§ **What to work on**: Write out exactly the lines from the start of the entries through the one that contains "orange star: (201, 1042) -> (51, 888), moved", including both.

§ **Dataset content**:

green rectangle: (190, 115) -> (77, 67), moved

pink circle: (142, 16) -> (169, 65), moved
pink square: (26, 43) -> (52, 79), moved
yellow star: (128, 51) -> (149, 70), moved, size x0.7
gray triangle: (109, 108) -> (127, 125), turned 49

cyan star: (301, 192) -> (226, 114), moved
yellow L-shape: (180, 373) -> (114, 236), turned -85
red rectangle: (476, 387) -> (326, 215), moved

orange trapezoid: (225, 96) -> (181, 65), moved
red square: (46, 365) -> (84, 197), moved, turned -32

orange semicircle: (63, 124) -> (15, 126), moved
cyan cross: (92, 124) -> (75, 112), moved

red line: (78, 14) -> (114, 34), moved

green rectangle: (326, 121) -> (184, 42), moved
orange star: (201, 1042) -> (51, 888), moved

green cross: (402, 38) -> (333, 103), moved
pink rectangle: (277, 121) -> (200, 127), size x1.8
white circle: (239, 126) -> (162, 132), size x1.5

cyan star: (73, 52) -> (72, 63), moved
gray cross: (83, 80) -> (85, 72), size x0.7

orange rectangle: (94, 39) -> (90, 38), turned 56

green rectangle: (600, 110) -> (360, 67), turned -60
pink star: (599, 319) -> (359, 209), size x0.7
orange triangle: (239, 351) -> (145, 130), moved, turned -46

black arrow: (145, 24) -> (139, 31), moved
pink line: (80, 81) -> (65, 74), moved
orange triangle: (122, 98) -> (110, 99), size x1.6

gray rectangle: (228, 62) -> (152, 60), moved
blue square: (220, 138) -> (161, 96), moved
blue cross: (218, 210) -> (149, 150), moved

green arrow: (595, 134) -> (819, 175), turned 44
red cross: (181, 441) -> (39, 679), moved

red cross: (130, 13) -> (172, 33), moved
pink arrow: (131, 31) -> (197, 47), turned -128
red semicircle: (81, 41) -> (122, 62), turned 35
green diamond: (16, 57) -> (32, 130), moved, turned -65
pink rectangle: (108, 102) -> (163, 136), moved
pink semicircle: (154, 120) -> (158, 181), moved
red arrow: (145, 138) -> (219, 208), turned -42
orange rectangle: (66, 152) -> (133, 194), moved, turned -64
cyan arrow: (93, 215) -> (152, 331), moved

§ **Written reply**:
green rectangle: (190, 115) -> (77, 67), moved

pink circle: (142, 16) -> (169, 65), moved
pink square: (26, 43) -> (52, 79), moved
yellow star: (128, 51) -> (149, 70), moved, size x0.7
gray triangle: (109, 108) -> (127, 125), turned 49

cyan star: (301, 192) -> (226, 114), moved
yellow L-shape: (180, 373) -> (114, 236), turned -85
red rectangle: (476, 387) -> (326, 215), moved

orange trapezoid: (225, 96) -> (181, 65), moved
red square: (46, 365) -> (84, 197), moved, turned -32

orange semicircle: (63, 124) -> (15, 126), moved
cyan cross: (92, 124) -> (75, 112), moved

red line: (78, 14) -> (114, 34), moved

green rectangle: (326, 121) -> (184, 42), moved
orange star: (201, 1042) -> (51, 888), moved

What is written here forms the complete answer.